What is needed is every line, exactly as given, from the line containing "The camera went 70" through the end of the data below.

*** SUPPLIED MATERIAL ***

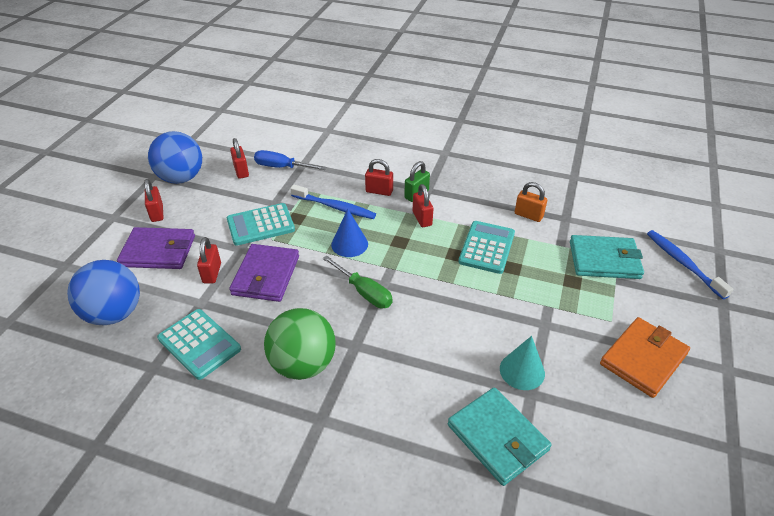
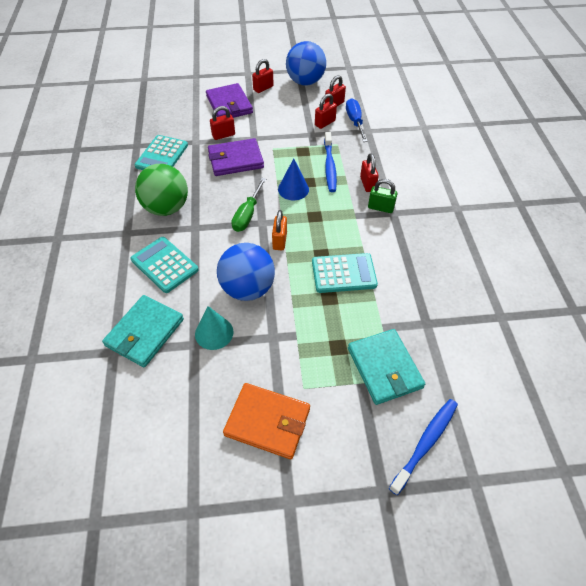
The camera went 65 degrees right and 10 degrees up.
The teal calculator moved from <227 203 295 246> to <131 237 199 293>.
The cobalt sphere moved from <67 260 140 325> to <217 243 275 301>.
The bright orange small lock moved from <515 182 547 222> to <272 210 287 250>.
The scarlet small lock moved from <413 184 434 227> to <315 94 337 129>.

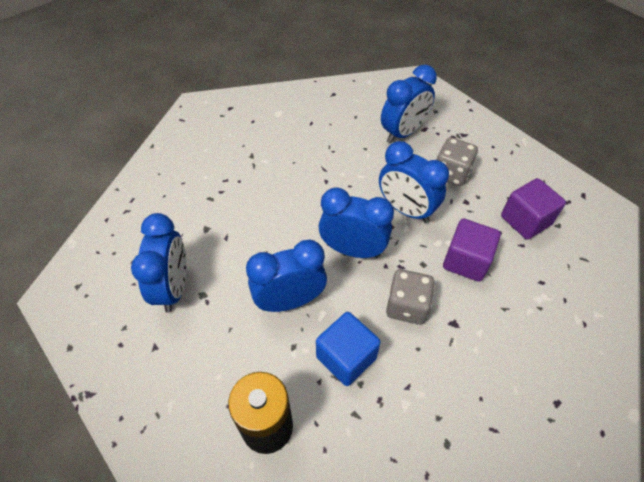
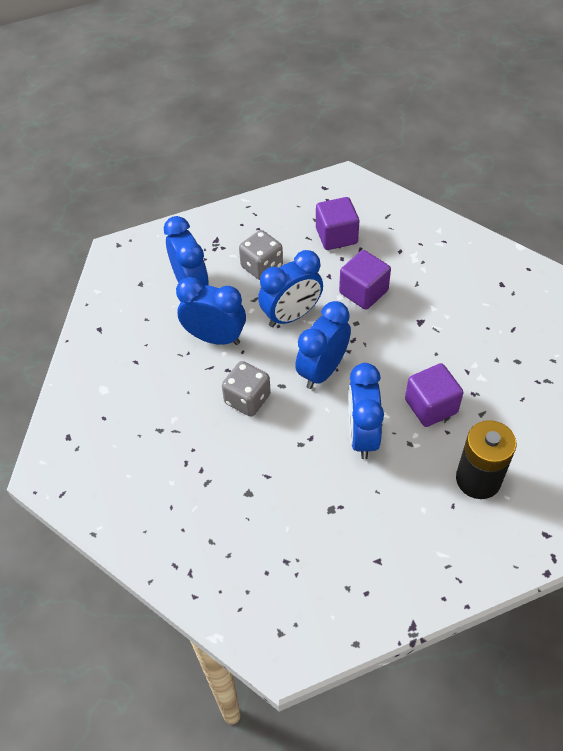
The camera went 70 degrees left and 0 degrees up.
The cobalt clock moved from <131 213 187 313> to <176 277 246 345>.
The grey game die moved from <386 269 435 325> to <222 361 271 416>.
The cobalt cube at <316 312 381 386> became the royal purple cube at <405 363 464 427>.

*** End of SUPPLIED MATERIAL ***

ANSWER FOR THIS EXERCISE:
The camera went 70 degrees left and 0 degrees up.
The cobalt clock moved from <131 213 187 313> to <176 277 246 345>.
The grey game die moved from <386 269 435 325> to <222 361 271 416>.
The cobalt cube at <316 312 381 386> became the royal purple cube at <405 363 464 427>.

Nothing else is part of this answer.